RECORDS FOR THIS EXERCISE:
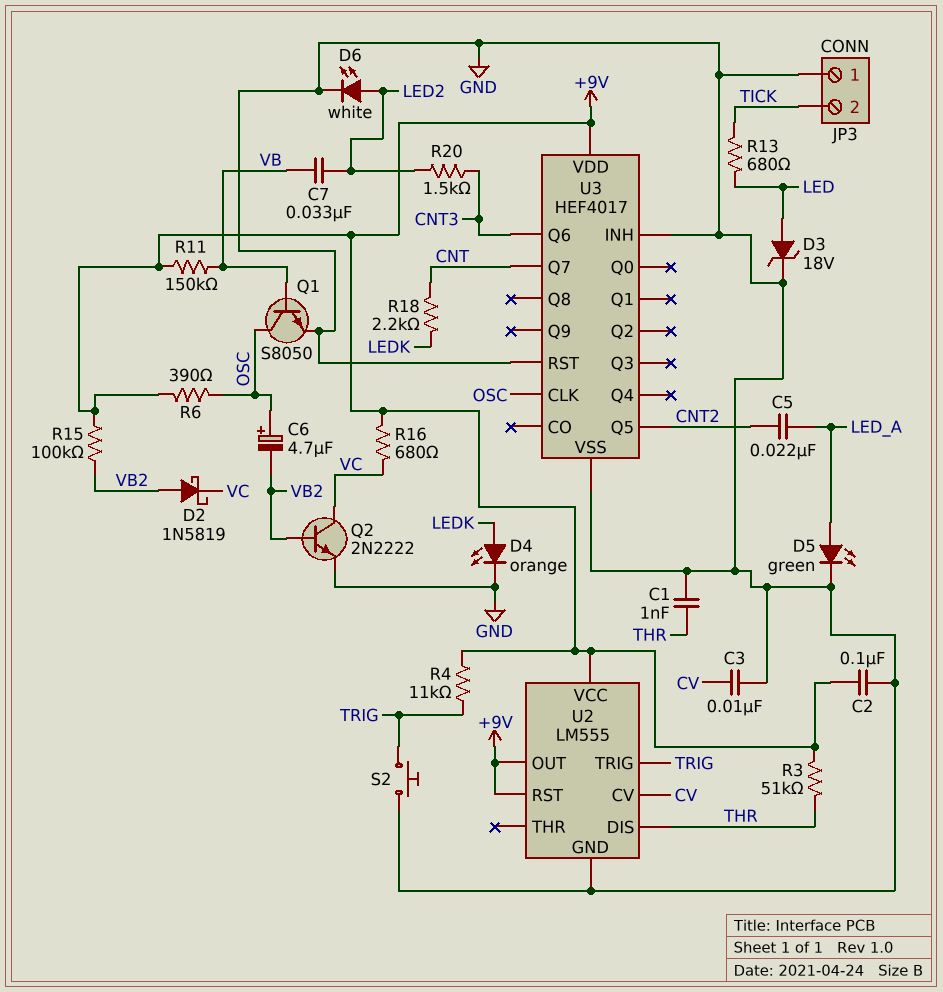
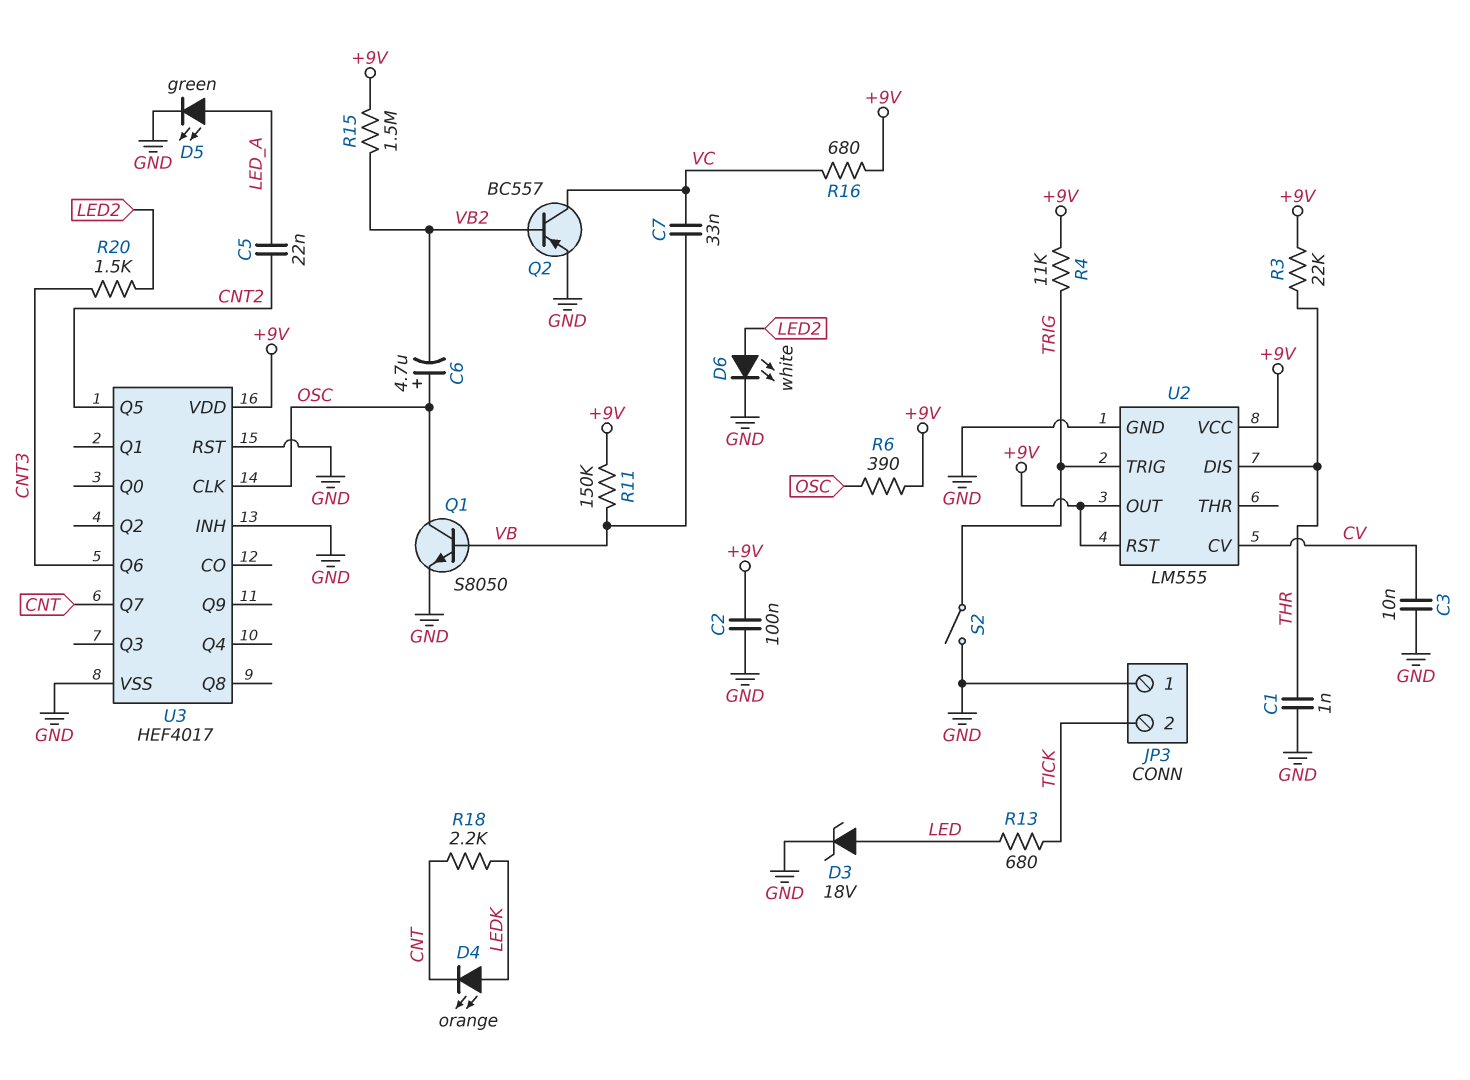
C7: 33nF (LED2, VB) -> 33nF (VB, VC)
D2: schottky 1N5819 (A VB2, K VC) -> none
D4: LED orange (A LEDK, K GND) -> LED orange (A LEDK, K CNT)
Q2: NPN 2N2222 (B VB2, C VC, E GND) -> PNP BC557 (B VB2, C VC, E GND)
R3: 51k (+9V, THR) -> 22k (+9V, THR)
R15: 100k (+9V, VB2) -> 1.5M (+9V, VB2)
S2: button (GND, TRIG) -> switch (GND, TRIG)

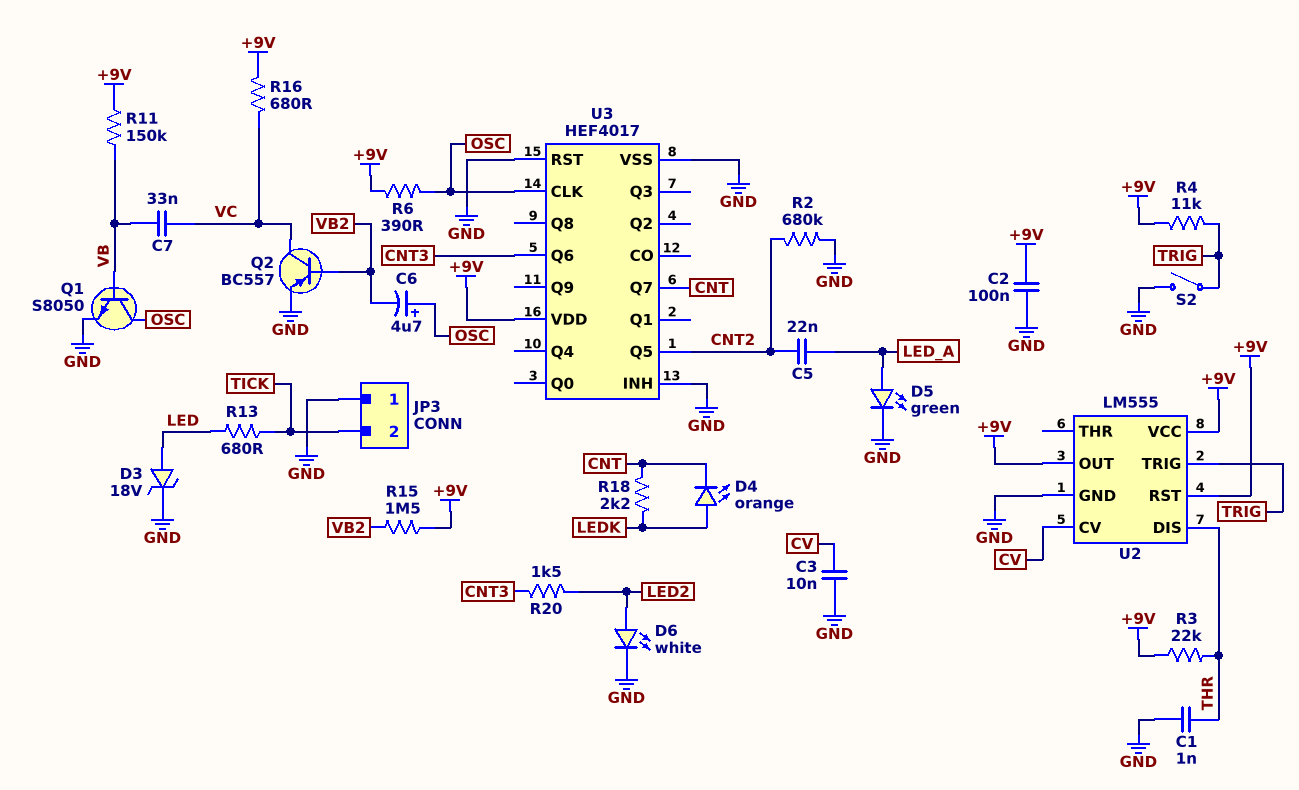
R2: none -> 680k (CNT2, GND)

EXERCISE OBJECTIVE: Although the records above contain pictures, output every line exactly and leave the pictures out.

ANSWER SPACE:
C7: 33nF (LED2, VB) -> 33nF (VB, VC)
D2: schottky 1N5819 (A VB2, K VC) -> none
D4: LED orange (A LEDK, K GND) -> LED orange (A LEDK, K CNT)
Q2: NPN 2N2222 (B VB2, C VC, E GND) -> PNP BC557 (B VB2, C VC, E GND)
R3: 51k (+9V, THR) -> 22k (+9V, THR)
R15: 100k (+9V, VB2) -> 1.5M (+9V, VB2)
S2: button (GND, TRIG) -> switch (GND, TRIG)

R2: none -> 680k (CNT2, GND)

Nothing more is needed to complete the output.